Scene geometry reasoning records

#####

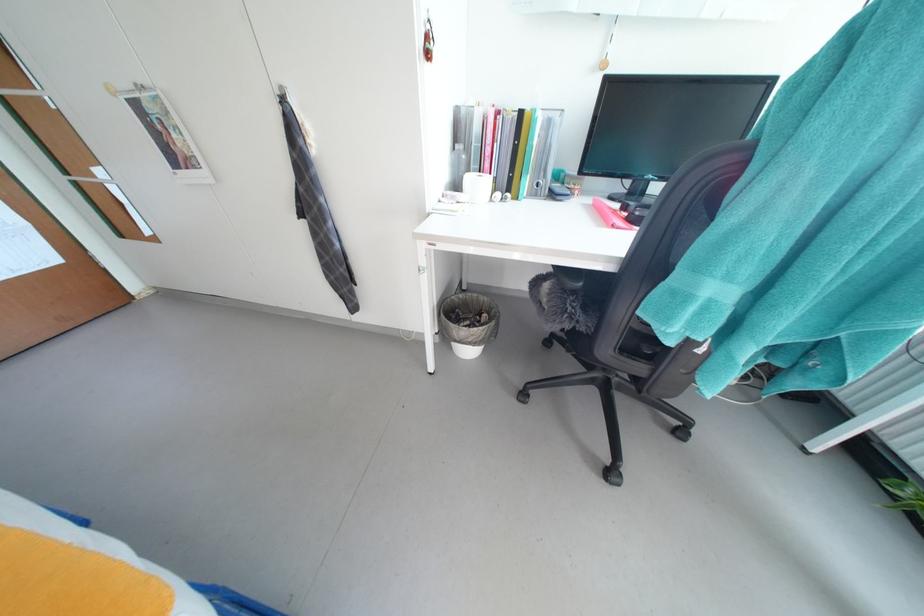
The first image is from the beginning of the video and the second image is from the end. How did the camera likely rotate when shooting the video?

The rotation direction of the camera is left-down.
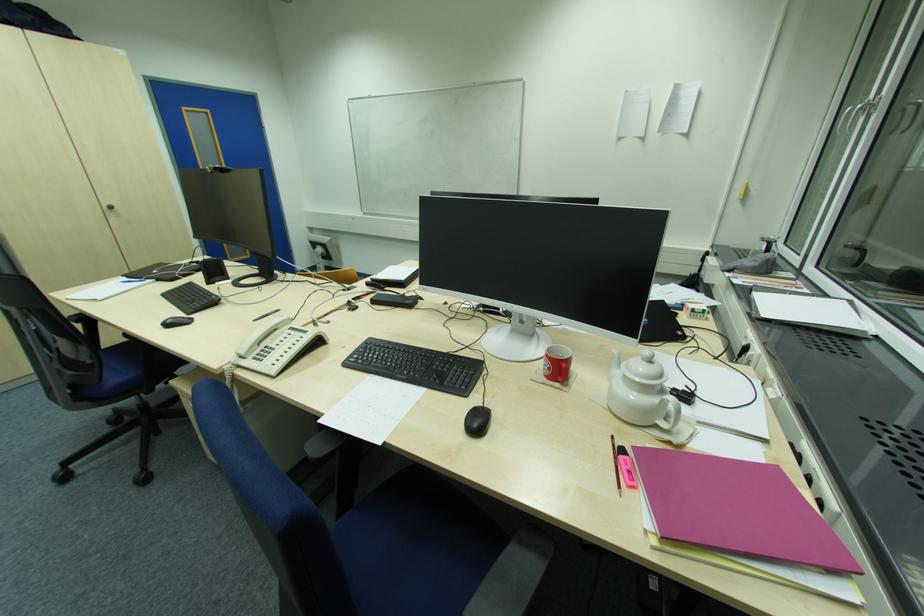
Locate an element on the screen. teapot lid handle is located at coordinates (663, 424).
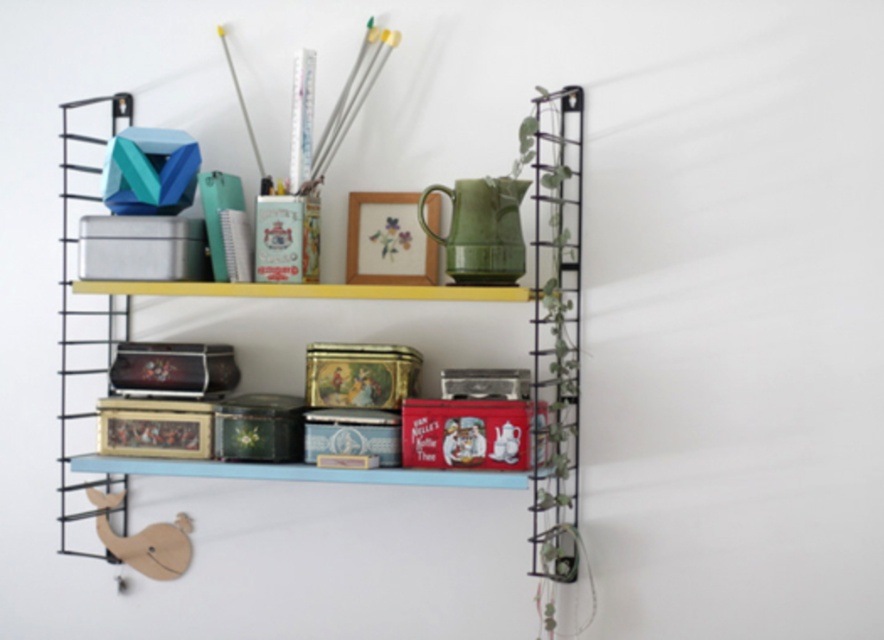
What are the coordinates of `metallic tin at upper center` in the screenshot? It's located at (418, 300).

How distant is metallic tin at upper center from metallic tin cans at center?

The distance of metallic tin at upper center from metallic tin cans at center is 2.34 inches.

The image size is (884, 640). What do you see at coordinates (418, 300) in the screenshot?
I see `metallic tin at upper center` at bounding box center [418, 300].

Identify the location of metallic tin at upper center. (418, 300).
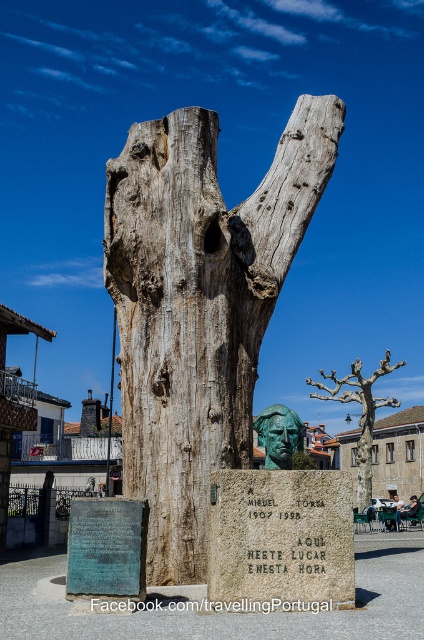
Question: Does weathered wood tree trunk at center lie behind green patina bronze bust at center?

Choices:
 (A) yes
 (B) no

Answer: (A)

Question: Does bare wood tree at center have a greater width compared to green patina bronze bust at center?

Choices:
 (A) yes
 (B) no

Answer: (A)

Question: Based on their relative distances, which object is nearer to the bare wood tree at center?

Choices:
 (A) weathered wood tree trunk at center
 (B) green patina bronze bust at center

Answer: (A)

Question: Which point appears farthest from the camera in this image?

Choices:
 (A) pyautogui.click(x=175, y=346)
 (B) pyautogui.click(x=257, y=419)
 (C) pyautogui.click(x=315, y=394)

Answer: (C)

Question: Estimate the real-world distances between objects in this image. Which object is farther from the weathered wood tree trunk at center?

Choices:
 (A) green patina bronze bust at center
 (B) bare wood tree at center

Answer: (B)

Question: Is bare wood tree at center bigger than green patina bronze bust at center?

Choices:
 (A) no
 (B) yes

Answer: (B)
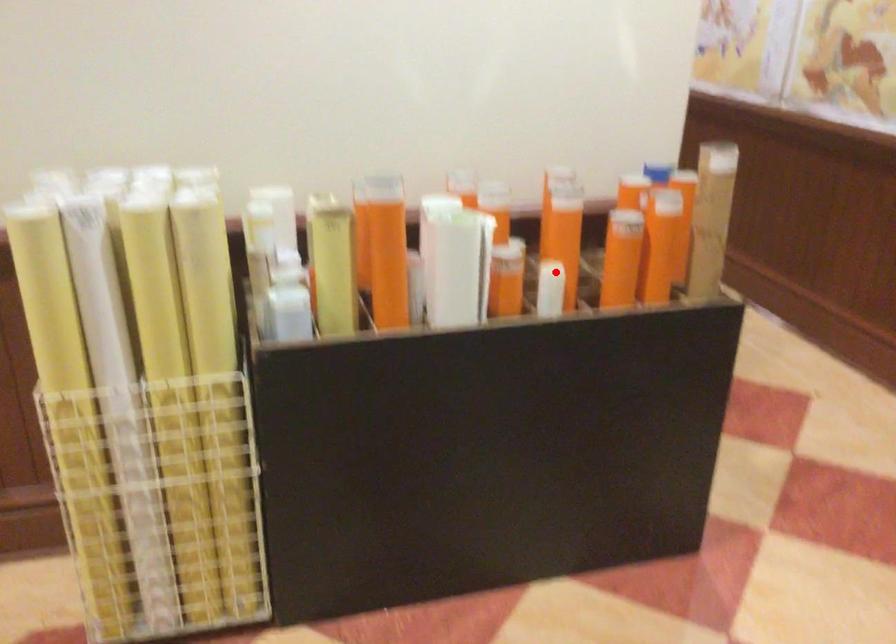
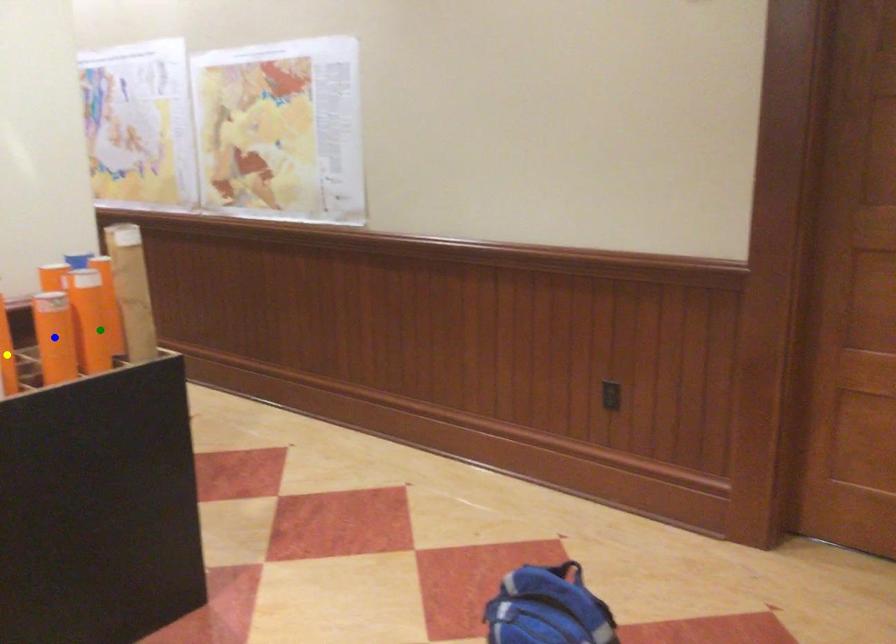
Question: I am providing you with two images of the same scene from different viewpoints. A red point is marked on the first image. You are given multiple points on the second image. Which point in image 2 represents the same 3d spot as the red point in image 1?

Choices:
 (A) blue point
 (B) yellow point
 (C) green point

Answer: (B)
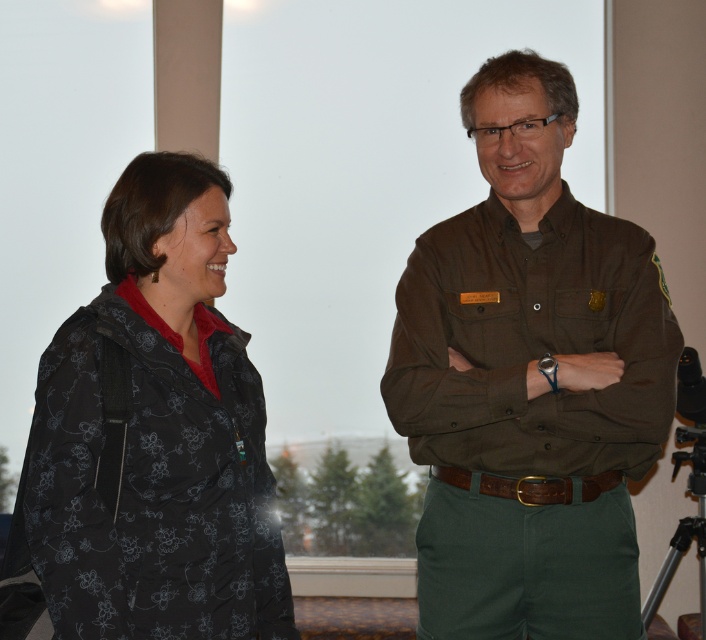
Question: Does black floral-patterned jacket at left appear over black metal tripod at lower right?

Choices:
 (A) no
 (B) yes

Answer: (B)

Question: Can you confirm if brown uniform at right is positioned to the right of brown leather belt at center?

Choices:
 (A) yes
 (B) no

Answer: (A)

Question: Which point is farther to the camera?

Choices:
 (A) black metal tripod at lower right
 (B) black floral-patterned jacket at left

Answer: (A)

Question: Is black floral-patterned jacket at left to the left of brown leather belt at center from the viewer's perspective?

Choices:
 (A) yes
 (B) no

Answer: (A)

Question: Which point appears closest to the camera in this image?

Choices:
 (A) (652, 589)
 (B) (467, 627)
 (C) (556, 490)

Answer: (C)

Question: Which object is positioned closest to the brown uniform at right?

Choices:
 (A) black floral-patterned jacket at left
 (B) brown leather belt at center
 (C) black metal tripod at lower right

Answer: (B)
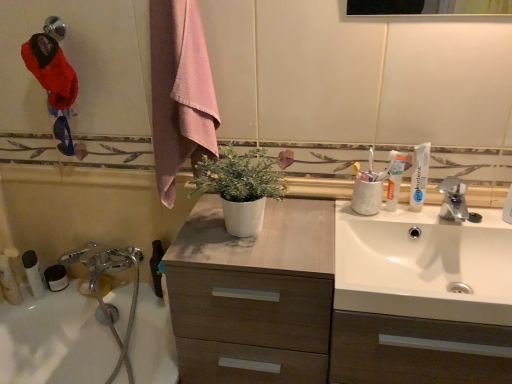
Identify the location of free space to the left of white matte tube of toothpaste at upper right, positioned as the third toothpaste in left-to-right order. This screenshot has height=384, width=512. (362, 223).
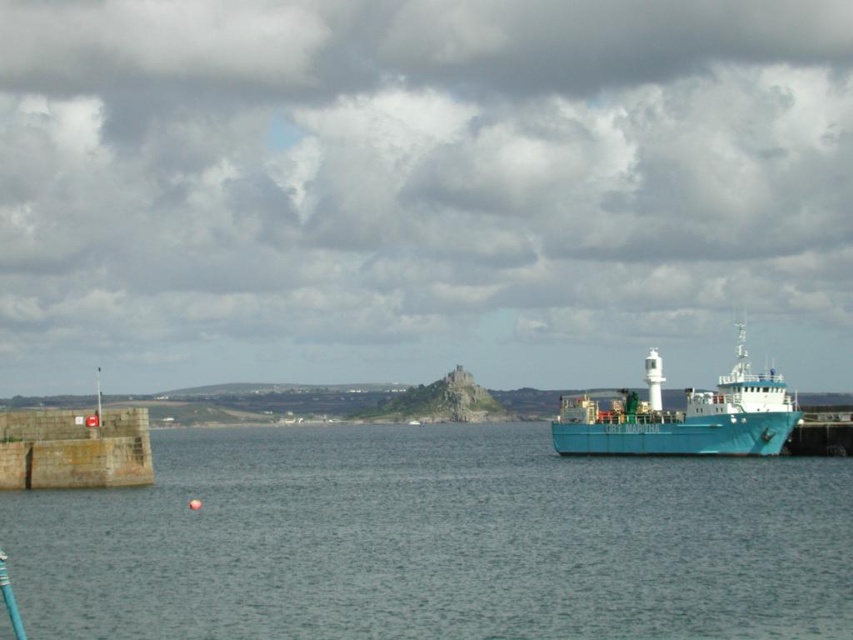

#####

Pull out each line of the records above that contains the string "pyautogui", and copy those lines as they appear.

 (A) pyautogui.click(x=175, y=346)
 (B) pyautogui.click(x=257, y=419)
 (C) pyautogui.click(x=315, y=394)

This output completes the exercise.